● Requirement
Where the records below show a line containing "C103: 100nF (GND, VBUS) -> 100nF (GND, VS)", start copying; end with the line containing "U201: LM350 -> LD1086", and copy it too.

(Beginning of Provided information)

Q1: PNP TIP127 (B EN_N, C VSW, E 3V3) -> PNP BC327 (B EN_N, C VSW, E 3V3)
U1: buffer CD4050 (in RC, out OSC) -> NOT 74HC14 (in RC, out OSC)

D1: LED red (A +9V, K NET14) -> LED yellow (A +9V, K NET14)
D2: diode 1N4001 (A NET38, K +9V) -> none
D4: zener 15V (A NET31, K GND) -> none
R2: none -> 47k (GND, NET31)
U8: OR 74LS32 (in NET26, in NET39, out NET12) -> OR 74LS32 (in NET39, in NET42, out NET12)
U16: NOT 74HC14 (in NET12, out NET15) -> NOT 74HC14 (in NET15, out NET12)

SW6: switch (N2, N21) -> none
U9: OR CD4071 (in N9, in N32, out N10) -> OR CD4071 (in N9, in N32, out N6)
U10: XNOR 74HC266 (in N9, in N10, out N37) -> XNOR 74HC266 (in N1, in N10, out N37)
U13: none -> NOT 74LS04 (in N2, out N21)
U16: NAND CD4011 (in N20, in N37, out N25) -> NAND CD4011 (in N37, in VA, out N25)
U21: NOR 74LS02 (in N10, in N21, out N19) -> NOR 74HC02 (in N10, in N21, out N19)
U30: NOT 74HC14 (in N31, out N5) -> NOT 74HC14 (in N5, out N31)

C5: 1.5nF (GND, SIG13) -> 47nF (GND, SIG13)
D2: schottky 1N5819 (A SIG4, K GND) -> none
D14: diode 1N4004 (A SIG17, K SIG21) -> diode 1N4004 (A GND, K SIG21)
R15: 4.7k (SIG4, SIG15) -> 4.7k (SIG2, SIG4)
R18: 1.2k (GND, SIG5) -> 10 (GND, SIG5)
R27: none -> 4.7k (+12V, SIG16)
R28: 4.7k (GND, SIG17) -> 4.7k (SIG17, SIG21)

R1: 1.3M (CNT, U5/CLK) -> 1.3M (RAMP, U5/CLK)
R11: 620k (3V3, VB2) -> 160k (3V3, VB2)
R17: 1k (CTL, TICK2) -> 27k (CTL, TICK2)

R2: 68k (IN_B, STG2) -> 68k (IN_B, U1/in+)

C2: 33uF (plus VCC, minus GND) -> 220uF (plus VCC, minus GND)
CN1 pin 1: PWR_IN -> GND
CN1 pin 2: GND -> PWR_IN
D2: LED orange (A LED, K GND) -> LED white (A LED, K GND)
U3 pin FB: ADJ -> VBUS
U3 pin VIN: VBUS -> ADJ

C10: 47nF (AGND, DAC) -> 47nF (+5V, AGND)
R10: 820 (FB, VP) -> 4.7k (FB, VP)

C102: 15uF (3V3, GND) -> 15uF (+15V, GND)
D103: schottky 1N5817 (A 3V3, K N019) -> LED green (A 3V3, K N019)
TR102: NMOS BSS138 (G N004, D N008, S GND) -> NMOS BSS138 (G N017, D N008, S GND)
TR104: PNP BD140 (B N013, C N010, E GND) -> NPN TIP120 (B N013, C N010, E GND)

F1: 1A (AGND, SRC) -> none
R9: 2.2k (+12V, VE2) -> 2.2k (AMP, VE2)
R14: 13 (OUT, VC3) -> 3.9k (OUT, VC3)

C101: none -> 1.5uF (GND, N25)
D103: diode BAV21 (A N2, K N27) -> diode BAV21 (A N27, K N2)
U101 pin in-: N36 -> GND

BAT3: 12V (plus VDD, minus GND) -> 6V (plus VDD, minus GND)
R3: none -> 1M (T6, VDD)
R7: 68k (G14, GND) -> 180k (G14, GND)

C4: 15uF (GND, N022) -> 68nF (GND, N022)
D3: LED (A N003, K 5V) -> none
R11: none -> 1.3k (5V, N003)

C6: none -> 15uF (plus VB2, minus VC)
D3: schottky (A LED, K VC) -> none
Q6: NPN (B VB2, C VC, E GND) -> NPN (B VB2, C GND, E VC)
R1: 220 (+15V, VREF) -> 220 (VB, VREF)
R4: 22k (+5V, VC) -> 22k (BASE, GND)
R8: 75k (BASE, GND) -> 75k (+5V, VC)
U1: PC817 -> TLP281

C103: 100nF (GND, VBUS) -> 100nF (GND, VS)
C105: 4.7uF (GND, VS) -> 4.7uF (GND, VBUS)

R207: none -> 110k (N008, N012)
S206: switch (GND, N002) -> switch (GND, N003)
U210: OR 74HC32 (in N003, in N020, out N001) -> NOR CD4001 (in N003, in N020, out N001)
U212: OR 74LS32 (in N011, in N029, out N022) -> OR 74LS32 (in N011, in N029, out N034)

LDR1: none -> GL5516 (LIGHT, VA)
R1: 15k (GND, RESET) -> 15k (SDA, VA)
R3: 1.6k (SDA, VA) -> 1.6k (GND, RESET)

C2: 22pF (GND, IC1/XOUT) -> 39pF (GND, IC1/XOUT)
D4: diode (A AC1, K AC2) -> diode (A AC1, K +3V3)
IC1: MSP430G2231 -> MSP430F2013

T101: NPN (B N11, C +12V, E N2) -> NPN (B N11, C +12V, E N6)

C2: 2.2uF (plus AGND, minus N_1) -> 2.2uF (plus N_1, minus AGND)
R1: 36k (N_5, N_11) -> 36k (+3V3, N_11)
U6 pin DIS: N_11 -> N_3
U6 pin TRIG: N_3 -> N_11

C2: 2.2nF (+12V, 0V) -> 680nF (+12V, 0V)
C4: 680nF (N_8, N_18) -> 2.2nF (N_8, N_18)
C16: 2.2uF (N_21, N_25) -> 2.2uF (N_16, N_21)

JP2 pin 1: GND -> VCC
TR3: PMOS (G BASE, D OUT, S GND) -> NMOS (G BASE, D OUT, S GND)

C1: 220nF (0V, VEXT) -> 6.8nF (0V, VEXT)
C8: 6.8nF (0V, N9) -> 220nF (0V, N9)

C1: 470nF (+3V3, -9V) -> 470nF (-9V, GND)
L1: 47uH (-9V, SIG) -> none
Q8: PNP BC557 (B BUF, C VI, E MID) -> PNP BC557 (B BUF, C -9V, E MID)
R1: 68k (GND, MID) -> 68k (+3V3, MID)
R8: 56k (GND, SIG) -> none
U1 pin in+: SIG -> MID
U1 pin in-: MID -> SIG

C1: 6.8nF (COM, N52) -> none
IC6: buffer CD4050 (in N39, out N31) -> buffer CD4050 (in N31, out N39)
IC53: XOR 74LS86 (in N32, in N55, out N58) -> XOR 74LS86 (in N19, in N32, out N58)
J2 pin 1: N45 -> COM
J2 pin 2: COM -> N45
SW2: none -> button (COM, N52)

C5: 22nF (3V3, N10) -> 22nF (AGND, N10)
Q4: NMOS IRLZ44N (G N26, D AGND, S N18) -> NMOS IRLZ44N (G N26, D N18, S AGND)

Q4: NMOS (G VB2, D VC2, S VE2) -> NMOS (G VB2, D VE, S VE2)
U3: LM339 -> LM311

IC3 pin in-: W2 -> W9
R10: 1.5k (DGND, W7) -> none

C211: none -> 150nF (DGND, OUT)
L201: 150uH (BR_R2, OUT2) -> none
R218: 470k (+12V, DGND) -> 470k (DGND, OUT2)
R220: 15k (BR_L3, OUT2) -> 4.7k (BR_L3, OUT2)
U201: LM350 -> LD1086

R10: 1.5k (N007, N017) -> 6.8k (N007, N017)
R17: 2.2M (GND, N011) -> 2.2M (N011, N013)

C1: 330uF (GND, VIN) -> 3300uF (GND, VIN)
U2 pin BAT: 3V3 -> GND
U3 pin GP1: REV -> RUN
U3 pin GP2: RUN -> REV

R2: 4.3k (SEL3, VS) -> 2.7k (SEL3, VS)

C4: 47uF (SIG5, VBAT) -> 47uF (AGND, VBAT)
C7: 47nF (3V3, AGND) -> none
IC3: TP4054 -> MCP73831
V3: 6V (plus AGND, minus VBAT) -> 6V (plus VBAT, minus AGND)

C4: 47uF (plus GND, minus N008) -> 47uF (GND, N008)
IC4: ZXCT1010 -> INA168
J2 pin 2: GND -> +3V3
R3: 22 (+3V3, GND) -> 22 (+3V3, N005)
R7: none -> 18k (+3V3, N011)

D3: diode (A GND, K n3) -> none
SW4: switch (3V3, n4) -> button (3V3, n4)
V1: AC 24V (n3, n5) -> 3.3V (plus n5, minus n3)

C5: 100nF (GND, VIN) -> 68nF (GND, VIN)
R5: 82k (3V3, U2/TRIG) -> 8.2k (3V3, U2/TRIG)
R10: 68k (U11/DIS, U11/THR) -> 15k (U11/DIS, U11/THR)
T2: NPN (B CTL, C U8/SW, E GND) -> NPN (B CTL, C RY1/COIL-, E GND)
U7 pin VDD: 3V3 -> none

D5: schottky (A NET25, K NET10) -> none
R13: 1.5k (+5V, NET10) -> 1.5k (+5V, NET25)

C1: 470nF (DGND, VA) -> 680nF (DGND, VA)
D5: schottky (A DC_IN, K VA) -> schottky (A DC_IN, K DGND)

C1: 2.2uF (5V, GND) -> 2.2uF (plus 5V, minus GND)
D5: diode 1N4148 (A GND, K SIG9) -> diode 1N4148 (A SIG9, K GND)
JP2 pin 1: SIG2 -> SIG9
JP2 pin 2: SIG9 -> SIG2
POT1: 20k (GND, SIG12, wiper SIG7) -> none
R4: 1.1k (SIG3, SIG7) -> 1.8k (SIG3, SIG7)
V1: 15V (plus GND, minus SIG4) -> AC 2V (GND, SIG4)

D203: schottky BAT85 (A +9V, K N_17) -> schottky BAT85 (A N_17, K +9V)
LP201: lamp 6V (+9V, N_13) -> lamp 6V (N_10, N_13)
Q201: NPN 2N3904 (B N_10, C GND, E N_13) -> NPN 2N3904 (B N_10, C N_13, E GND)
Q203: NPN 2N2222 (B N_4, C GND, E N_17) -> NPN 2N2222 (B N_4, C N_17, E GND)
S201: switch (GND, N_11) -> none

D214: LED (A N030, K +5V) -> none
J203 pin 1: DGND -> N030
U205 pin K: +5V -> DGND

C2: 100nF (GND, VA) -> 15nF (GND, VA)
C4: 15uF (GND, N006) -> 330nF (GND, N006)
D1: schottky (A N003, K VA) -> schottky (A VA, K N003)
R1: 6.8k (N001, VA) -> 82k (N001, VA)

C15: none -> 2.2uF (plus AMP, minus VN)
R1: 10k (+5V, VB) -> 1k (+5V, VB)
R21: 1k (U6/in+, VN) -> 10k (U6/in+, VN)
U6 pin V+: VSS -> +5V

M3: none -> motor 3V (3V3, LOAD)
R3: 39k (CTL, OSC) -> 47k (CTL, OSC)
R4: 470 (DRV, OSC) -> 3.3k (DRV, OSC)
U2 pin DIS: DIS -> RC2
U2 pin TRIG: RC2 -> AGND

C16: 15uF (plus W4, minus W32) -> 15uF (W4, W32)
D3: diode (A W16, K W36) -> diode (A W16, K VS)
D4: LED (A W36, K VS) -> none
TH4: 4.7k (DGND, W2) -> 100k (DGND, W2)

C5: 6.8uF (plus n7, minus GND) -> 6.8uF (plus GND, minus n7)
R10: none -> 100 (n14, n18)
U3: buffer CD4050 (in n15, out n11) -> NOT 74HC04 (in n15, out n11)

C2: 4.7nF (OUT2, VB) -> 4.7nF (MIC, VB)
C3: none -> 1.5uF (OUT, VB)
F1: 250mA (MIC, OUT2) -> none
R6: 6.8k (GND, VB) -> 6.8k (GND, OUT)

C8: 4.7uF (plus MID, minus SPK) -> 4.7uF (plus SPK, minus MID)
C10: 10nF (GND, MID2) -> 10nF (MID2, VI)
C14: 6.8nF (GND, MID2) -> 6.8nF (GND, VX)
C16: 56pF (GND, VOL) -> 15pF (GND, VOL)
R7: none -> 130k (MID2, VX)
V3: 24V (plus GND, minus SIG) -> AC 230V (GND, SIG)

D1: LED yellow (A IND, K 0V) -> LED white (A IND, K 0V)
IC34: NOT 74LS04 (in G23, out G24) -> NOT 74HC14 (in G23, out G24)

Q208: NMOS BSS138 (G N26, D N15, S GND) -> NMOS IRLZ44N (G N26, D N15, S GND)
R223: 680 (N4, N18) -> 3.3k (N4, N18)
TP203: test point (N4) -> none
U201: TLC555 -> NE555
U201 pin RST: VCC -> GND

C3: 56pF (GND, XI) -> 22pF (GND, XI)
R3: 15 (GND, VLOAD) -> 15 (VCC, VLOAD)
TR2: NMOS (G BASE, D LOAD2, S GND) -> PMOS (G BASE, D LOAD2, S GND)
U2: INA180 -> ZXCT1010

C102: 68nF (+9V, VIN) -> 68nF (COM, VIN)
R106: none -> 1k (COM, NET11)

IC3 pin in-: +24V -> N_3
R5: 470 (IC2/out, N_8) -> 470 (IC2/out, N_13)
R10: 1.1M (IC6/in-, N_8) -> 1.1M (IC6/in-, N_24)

(End of Provided information)

● Exercise output
C103: 100nF (GND, VBUS) -> 100nF (GND, VS)
C105: 4.7uF (GND, VS) -> 4.7uF (GND, VBUS)

R207: none -> 110k (N008, N012)
S206: switch (GND, N002) -> switch (GND, N003)
U210: OR 74HC32 (in N003, in N020, out N001) -> NOR CD4001 (in N003, in N020, out N001)
U212: OR 74LS32 (in N011, in N029, out N022) -> OR 74LS32 (in N011, in N029, out N034)

LDR1: none -> GL5516 (LIGHT, VA)
R1: 15k (GND, RESET) -> 15k (SDA, VA)
R3: 1.6k (SDA, VA) -> 1.6k (GND, RESET)

C2: 22pF (GND, IC1/XOUT) -> 39pF (GND, IC1/XOUT)
D4: diode (A AC1, K AC2) -> diode (A AC1, K +3V3)
IC1: MSP430G2231 -> MSP430F2013

T101: NPN (B N11, C +12V, E N2) -> NPN (B N11, C +12V, E N6)

C2: 2.2uF (plus AGND, minus N_1) -> 2.2uF (plus N_1, minus AGND)
R1: 36k (N_5, N_11) -> 36k (+3V3, N_11)
U6 pin DIS: N_11 -> N_3
U6 pin TRIG: N_3 -> N_11

C2: 2.2nF (+12V, 0V) -> 680nF (+12V, 0V)
C4: 680nF (N_8, N_18) -> 2.2nF (N_8, N_18)
C16: 2.2uF (N_21, N_25) -> 2.2uF (N_16, N_21)

JP2 pin 1: GND -> VCC
TR3: PMOS (G BASE, D OUT, S GND) -> NMOS (G BASE, D OUT, S GND)

C1: 220nF (0V, VEXT) -> 6.8nF (0V, VEXT)
C8: 6.8nF (0V, N9) -> 220nF (0V, N9)

C1: 470nF (+3V3, -9V) -> 470nF (-9V, GND)
L1: 47uH (-9V, SIG) -> none
Q8: PNP BC557 (B BUF, C VI, E MID) -> PNP BC557 (B BUF, C -9V, E MID)
R1: 68k (GND, MID) -> 68k (+3V3, MID)
R8: 56k (GND, SIG) -> none
U1 pin in+: SIG -> MID
U1 pin in-: MID -> SIG

C1: 6.8nF (COM, N52) -> none
IC6: buffer CD4050 (in N39, out N31) -> buffer CD4050 (in N31, out N39)
IC53: XOR 74LS86 (in N32, in N55, out N58) -> XOR 74LS86 (in N19, in N32, out N58)
J2 pin 1: N45 -> COM
J2 pin 2: COM -> N45
SW2: none -> button (COM, N52)

C5: 22nF (3V3, N10) -> 22nF (AGND, N10)
Q4: NMOS IRLZ44N (G N26, D AGND, S N18) -> NMOS IRLZ44N (G N26, D N18, S AGND)

Q4: NMOS (G VB2, D VC2, S VE2) -> NMOS (G VB2, D VE, S VE2)
U3: LM339 -> LM311

IC3 pin in-: W2 -> W9
R10: 1.5k (DGND, W7) -> none

C211: none -> 150nF (DGND, OUT)
L201: 150uH (BR_R2, OUT2) -> none
R218: 470k (+12V, DGND) -> 470k (DGND, OUT2)
R220: 15k (BR_L3, OUT2) -> 4.7k (BR_L3, OUT2)
U201: LM350 -> LD1086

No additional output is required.